▶ What you are asked to do: Only the lines that hold the word "none" are wanted from this listing.

"""

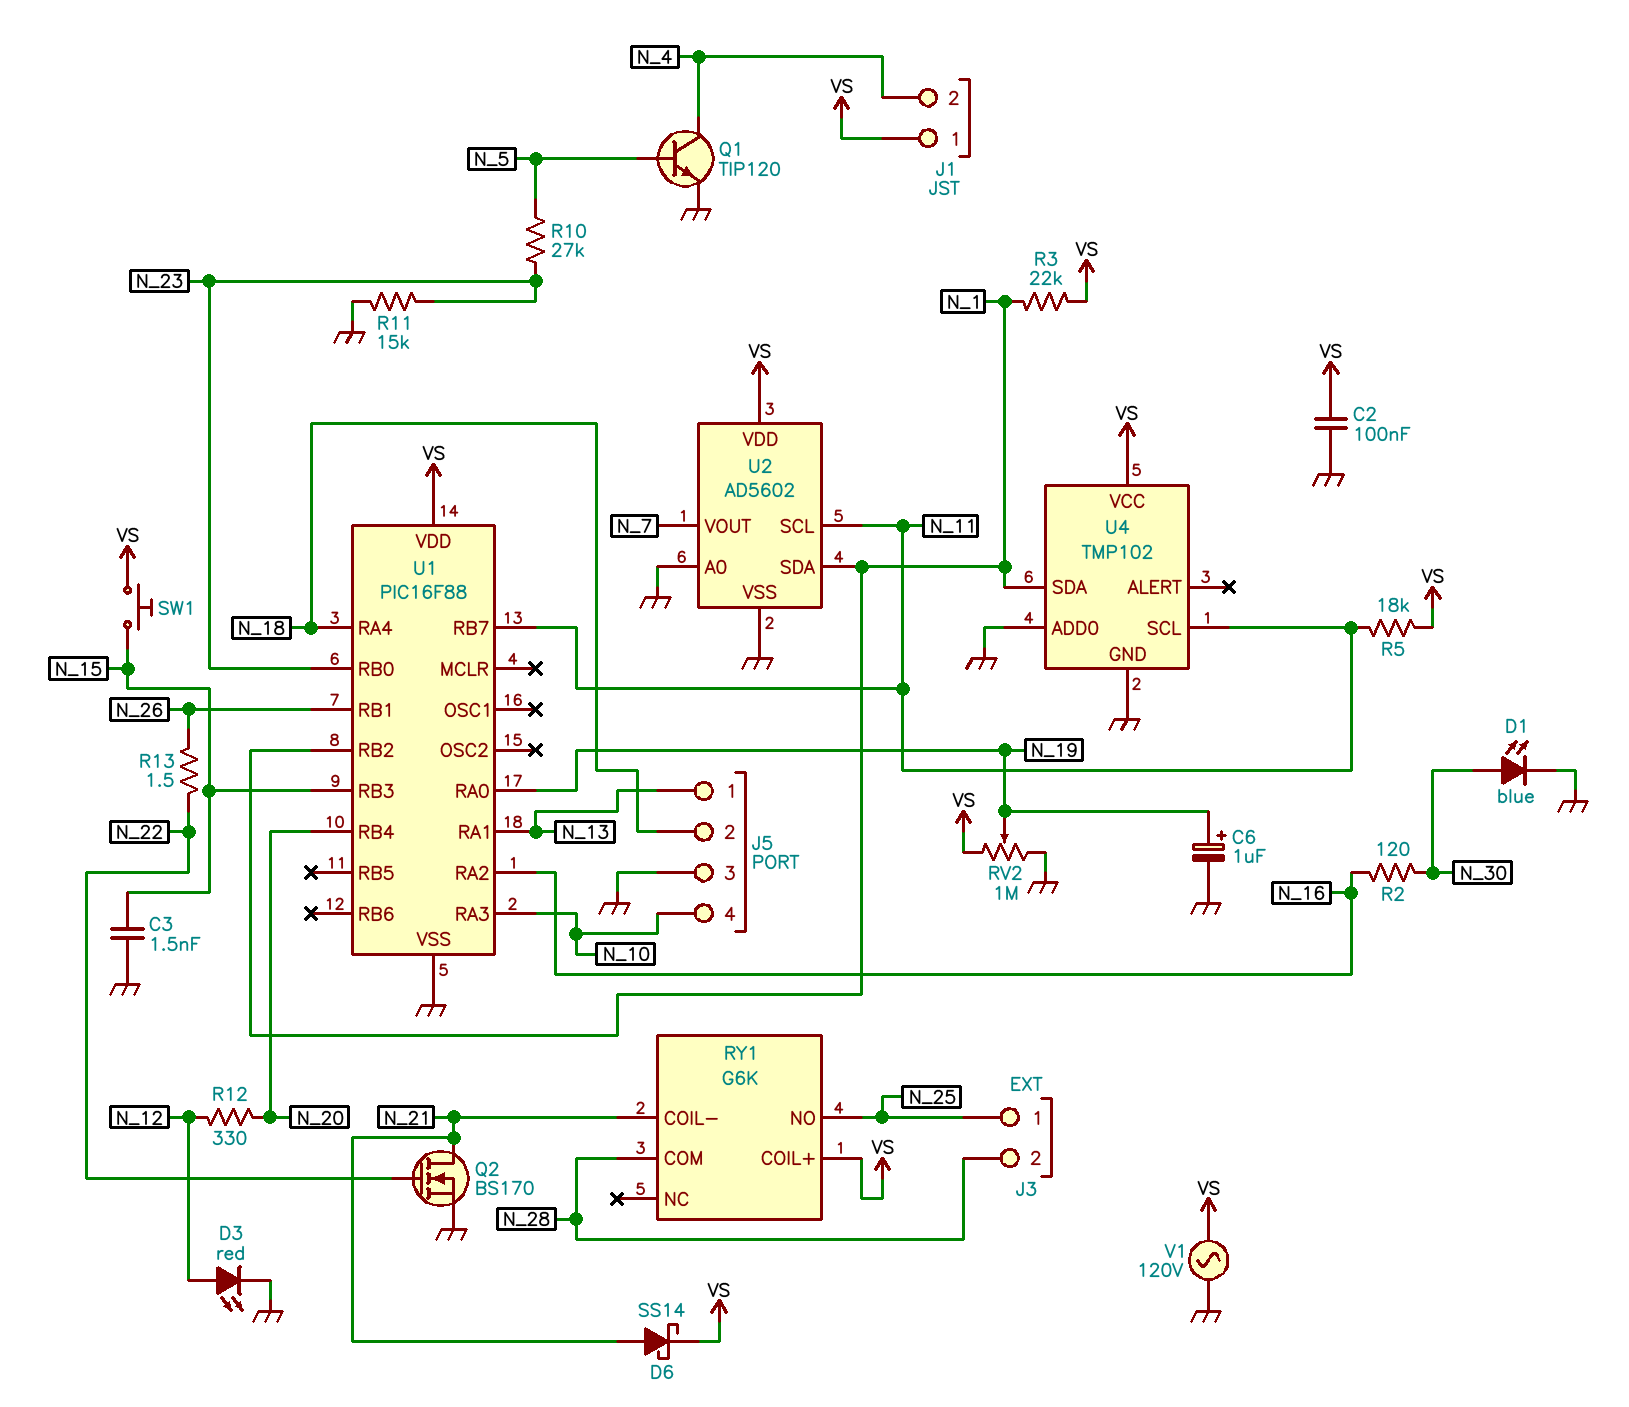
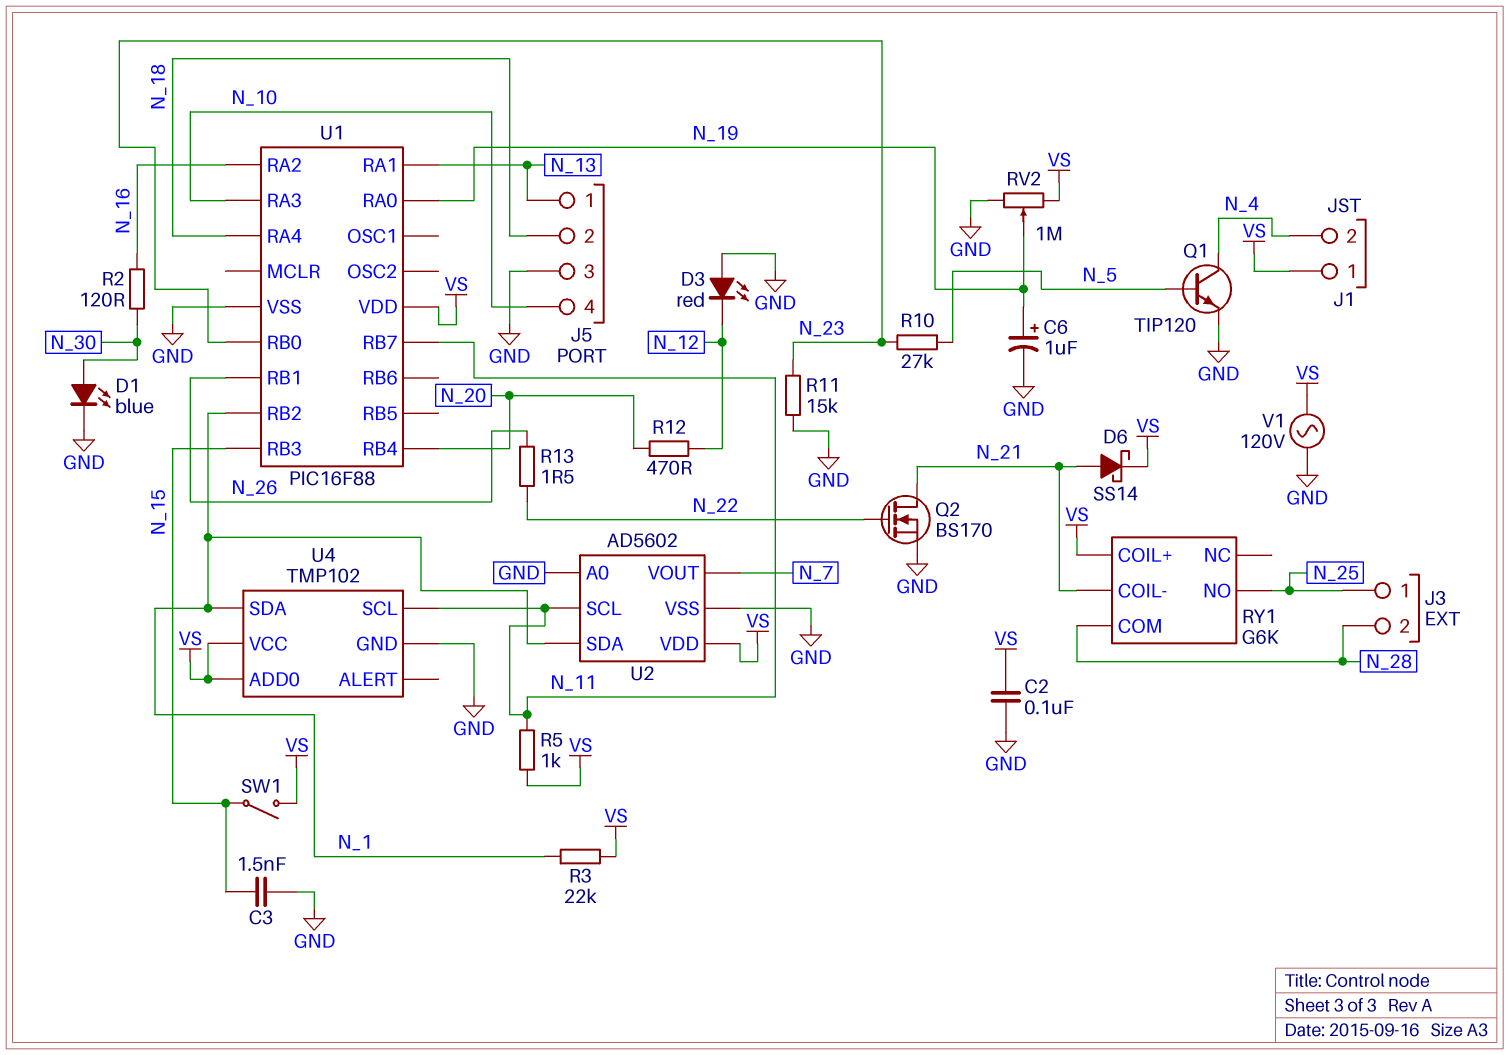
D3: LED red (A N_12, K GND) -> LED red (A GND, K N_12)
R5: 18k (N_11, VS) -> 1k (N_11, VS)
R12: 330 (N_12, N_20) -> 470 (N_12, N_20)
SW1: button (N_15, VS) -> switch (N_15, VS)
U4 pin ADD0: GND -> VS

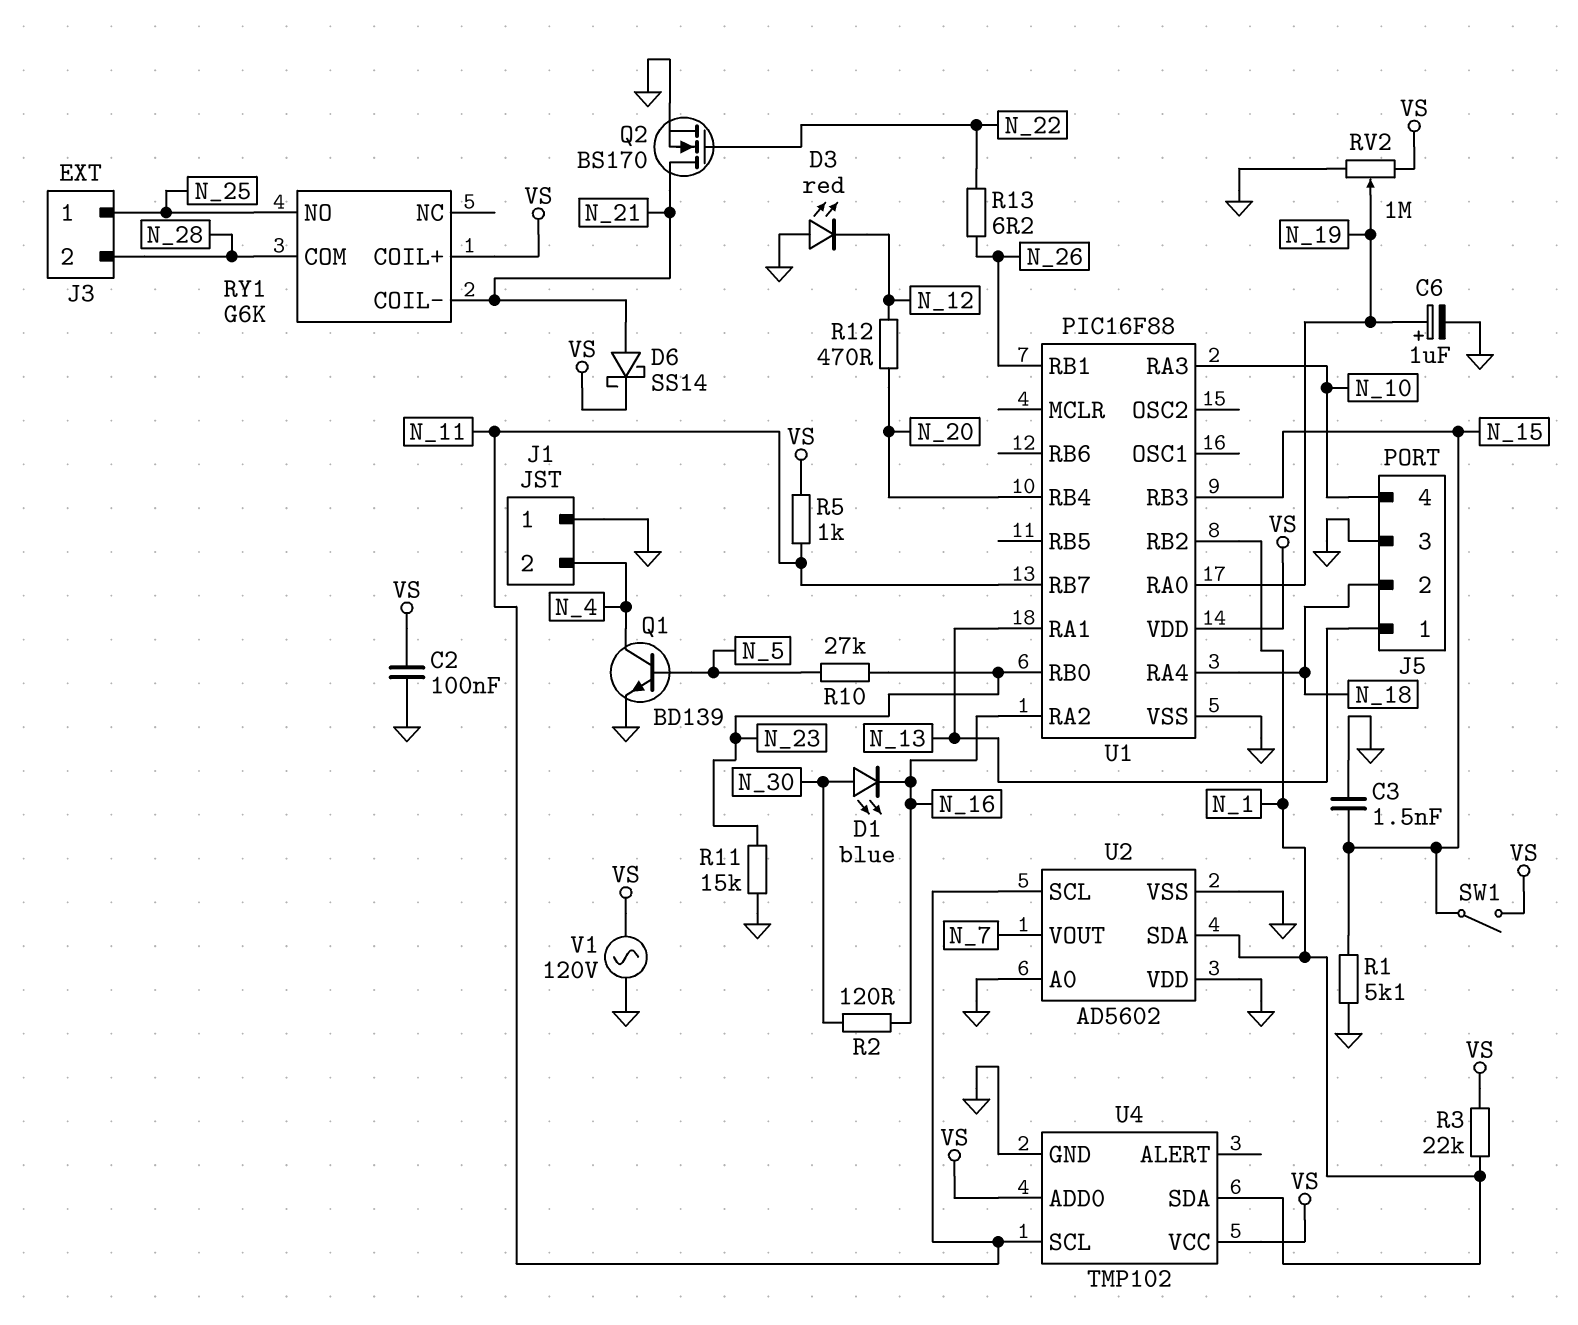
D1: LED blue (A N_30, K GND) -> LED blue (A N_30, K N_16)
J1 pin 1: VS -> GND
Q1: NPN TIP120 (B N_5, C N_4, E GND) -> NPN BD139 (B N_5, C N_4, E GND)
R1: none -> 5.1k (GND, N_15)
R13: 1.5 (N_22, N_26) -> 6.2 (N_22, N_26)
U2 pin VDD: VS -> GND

"""
"""

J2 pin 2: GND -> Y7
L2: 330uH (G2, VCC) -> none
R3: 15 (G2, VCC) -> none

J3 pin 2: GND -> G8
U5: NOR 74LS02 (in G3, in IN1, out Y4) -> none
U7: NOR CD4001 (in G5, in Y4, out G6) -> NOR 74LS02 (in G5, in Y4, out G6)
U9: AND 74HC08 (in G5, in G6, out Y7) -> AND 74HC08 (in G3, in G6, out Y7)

"""

▶ Result below:
R1: none -> 5.1k (GND, N_15)
L2: 330uH (G2, VCC) -> none
R3: 15 (G2, VCC) -> none
U5: NOR 74LS02 (in G3, in IN1, out Y4) -> none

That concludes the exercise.